- _How to complete this task_
Your answer must hold only the lines below from the line containing "red tile B11 level 1 -> red cone B11 level 1" through the line containing "black brick A5", each reproduced exactly.
Segment Start: Data records
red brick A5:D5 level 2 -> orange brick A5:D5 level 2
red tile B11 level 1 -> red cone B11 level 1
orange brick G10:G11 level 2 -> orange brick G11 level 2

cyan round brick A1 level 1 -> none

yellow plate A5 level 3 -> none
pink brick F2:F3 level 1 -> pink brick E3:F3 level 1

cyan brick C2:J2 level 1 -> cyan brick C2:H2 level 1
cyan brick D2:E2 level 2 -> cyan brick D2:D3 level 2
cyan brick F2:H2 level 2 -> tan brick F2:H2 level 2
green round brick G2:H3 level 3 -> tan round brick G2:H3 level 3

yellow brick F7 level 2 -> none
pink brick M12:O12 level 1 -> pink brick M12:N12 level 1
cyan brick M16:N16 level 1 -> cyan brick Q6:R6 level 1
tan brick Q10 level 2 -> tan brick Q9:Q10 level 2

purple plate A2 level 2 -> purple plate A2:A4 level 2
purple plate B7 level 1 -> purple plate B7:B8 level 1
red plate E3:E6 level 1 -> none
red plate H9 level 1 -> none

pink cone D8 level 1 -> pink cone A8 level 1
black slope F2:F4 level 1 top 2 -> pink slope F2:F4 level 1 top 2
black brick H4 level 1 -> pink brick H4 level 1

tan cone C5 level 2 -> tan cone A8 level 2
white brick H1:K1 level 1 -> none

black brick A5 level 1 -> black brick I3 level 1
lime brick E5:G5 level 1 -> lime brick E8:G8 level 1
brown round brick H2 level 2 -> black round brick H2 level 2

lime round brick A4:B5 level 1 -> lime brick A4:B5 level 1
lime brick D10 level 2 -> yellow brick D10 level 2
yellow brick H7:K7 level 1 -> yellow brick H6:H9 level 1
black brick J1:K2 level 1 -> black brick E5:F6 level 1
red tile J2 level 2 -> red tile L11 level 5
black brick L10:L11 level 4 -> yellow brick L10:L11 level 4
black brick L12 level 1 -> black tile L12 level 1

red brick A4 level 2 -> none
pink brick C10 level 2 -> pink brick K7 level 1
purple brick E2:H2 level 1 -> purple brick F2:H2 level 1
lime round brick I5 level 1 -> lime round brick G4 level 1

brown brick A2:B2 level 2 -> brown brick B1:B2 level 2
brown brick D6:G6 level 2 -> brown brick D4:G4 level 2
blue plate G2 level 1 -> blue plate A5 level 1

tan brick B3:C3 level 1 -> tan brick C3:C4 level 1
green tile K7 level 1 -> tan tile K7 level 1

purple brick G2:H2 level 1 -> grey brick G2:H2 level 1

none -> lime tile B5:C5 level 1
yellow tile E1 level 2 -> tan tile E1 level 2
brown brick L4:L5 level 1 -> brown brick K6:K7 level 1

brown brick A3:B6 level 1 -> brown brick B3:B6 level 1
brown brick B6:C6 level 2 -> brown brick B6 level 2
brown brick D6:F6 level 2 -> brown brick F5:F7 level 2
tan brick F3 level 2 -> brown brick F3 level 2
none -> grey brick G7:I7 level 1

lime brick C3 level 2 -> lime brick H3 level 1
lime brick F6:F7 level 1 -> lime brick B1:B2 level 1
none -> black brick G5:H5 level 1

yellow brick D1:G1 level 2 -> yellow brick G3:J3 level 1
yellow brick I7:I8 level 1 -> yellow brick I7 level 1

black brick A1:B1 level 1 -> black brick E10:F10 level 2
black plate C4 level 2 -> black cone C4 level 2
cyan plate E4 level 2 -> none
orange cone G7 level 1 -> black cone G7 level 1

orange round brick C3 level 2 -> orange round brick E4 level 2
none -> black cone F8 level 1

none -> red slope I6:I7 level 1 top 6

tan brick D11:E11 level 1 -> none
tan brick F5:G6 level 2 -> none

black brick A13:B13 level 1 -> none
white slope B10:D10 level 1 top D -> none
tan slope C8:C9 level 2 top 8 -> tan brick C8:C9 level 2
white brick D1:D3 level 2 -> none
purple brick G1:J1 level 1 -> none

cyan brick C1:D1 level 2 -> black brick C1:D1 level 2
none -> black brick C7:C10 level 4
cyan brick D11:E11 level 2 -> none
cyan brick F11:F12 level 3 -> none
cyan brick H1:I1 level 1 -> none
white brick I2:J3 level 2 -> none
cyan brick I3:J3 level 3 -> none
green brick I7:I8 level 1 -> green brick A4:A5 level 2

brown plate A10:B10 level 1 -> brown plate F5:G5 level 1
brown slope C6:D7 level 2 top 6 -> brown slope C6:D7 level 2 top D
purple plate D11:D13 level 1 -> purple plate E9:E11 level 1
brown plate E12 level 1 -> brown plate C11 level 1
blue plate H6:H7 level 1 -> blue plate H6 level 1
Segment End: Data records
- _Your solution_
red tile B11 level 1 -> red cone B11 level 1
orange brick G10:G11 level 2 -> orange brick G11 level 2

cyan round brick A1 level 1 -> none

yellow plate A5 level 3 -> none
pink brick F2:F3 level 1 -> pink brick E3:F3 level 1

cyan brick C2:J2 level 1 -> cyan brick C2:H2 level 1
cyan brick D2:E2 level 2 -> cyan brick D2:D3 level 2
cyan brick F2:H2 level 2 -> tan brick F2:H2 level 2
green round brick G2:H3 level 3 -> tan round brick G2:H3 level 3

yellow brick F7 level 2 -> none
pink brick M12:O12 level 1 -> pink brick M12:N12 level 1
cyan brick M16:N16 level 1 -> cyan brick Q6:R6 level 1
tan brick Q10 level 2 -> tan brick Q9:Q10 level 2

purple plate A2 level 2 -> purple plate A2:A4 level 2
purple plate B7 level 1 -> purple plate B7:B8 level 1
red plate E3:E6 level 1 -> none
red plate H9 level 1 -> none

pink cone D8 level 1 -> pink cone A8 level 1
black slope F2:F4 level 1 top 2 -> pink slope F2:F4 level 1 top 2
black brick H4 level 1 -> pink brick H4 level 1

tan cone C5 level 2 -> tan cone A8 level 2
white brick H1:K1 level 1 -> none

black brick A5 level 1 -> black brick I3 level 1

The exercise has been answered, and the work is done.